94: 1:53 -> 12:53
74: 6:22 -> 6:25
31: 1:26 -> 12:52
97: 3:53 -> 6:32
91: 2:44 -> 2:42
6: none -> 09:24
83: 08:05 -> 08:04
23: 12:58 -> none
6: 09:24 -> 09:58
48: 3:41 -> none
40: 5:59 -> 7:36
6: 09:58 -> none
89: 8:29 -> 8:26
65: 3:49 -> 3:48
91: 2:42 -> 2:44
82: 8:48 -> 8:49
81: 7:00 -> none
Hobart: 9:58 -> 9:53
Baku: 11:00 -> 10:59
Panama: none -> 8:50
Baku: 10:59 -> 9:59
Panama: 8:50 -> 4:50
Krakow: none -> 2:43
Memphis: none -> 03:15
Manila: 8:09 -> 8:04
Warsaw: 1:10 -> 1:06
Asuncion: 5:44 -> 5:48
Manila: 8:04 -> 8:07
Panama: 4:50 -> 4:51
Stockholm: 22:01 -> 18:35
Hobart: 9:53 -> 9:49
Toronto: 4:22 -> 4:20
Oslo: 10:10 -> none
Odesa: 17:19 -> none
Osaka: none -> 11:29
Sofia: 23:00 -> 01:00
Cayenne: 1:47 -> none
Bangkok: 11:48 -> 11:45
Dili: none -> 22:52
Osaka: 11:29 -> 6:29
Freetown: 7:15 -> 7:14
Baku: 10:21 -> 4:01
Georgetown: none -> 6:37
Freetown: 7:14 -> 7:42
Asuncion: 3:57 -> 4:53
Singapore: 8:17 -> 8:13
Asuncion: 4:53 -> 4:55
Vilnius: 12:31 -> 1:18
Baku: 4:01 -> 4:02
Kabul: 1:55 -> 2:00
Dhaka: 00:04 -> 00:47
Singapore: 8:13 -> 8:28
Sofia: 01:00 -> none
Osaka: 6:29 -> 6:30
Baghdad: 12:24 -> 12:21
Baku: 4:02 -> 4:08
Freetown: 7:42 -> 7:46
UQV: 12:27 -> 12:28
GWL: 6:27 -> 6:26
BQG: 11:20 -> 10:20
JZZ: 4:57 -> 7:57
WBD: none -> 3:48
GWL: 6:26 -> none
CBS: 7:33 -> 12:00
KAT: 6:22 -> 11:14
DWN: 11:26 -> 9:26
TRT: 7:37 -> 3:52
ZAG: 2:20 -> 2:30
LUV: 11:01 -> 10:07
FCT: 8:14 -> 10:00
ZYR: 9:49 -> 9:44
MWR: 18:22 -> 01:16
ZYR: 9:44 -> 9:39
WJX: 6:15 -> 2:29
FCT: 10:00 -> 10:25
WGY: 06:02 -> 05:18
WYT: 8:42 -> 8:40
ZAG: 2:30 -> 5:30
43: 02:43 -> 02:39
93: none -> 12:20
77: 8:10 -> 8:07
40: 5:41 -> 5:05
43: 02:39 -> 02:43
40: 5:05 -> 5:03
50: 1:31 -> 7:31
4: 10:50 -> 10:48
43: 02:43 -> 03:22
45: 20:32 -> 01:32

┄┄┄┄┄┄┄┄┄┄

■ WRITTEN INSTRUCTION ■
Rewrite the data from its first line through the line containing "Panama: 8:50 -> 4:50", putting "off" wherever "none" appears and leaving everything else unchanged.

■ RIGHT ANSWER ■
94: 1:53 -> 12:53
74: 6:22 -> 6:25
31: 1:26 -> 12:52
97: 3:53 -> 6:32
91: 2:44 -> 2:42
6: off -> 09:24
83: 08:05 -> 08:04
23: 12:58 -> off
6: 09:24 -> 09:58
48: 3:41 -> off
40: 5:59 -> 7:36
6: 09:58 -> off
89: 8:29 -> 8:26
65: 3:49 -> 3:48
91: 2:42 -> 2:44
82: 8:48 -> 8:49
81: 7:00 -> off
Hobart: 9:58 -> 9:53
Baku: 11:00 -> 10:59
Panama: off -> 8:50
Baku: 10:59 -> 9:59
Panama: 8:50 -> 4:50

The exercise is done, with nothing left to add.